[Start of section]

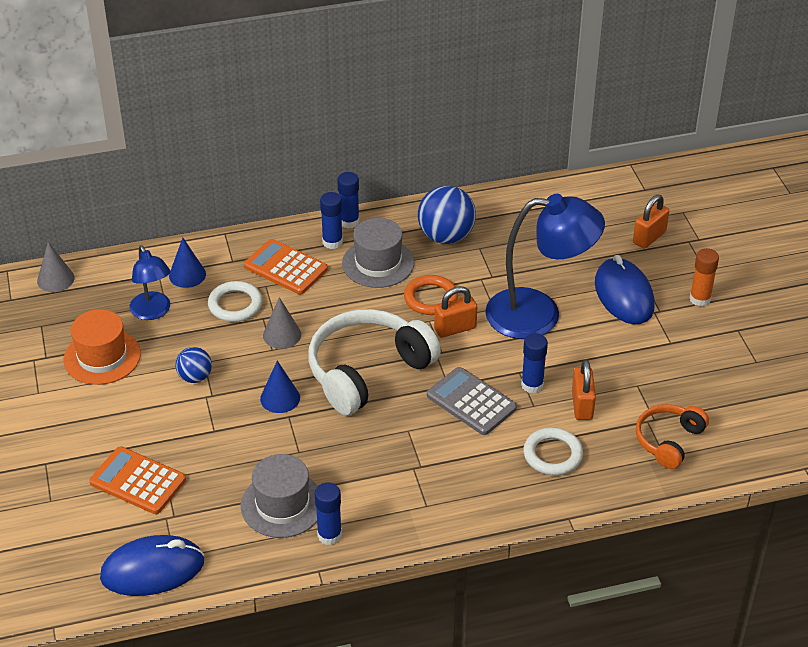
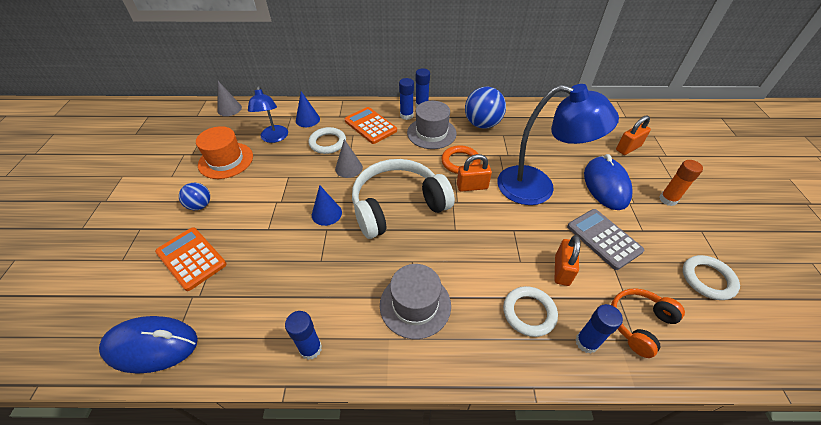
camera: 15 degrees right, 5 degrees up
(195, 377) = (276, 186): blue ball -> blue ball (200, 205)
(282, 505) = (286, 307): grey hat -> grey hat (415, 305)
(471, 402) = (469, 247): grey calculator -> grey calculator (603, 239)
(532, 385) = (522, 243): blue glue stick -> blue glue stick (586, 342)
(741, 382) = (707, 279): none -> white ring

[End of section]

» EXERCISE GOAL
From the records given above, reproduce all text exactly and exclude each picture.

» RESPONSE
camera: 15 degrees right, 5 degrees up
(195, 377) = (276, 186): blue ball -> blue ball (200, 205)
(282, 505) = (286, 307): grey hat -> grey hat (415, 305)
(471, 402) = (469, 247): grey calculator -> grey calculator (603, 239)
(532, 385) = (522, 243): blue glue stick -> blue glue stick (586, 342)
(741, 382) = (707, 279): none -> white ring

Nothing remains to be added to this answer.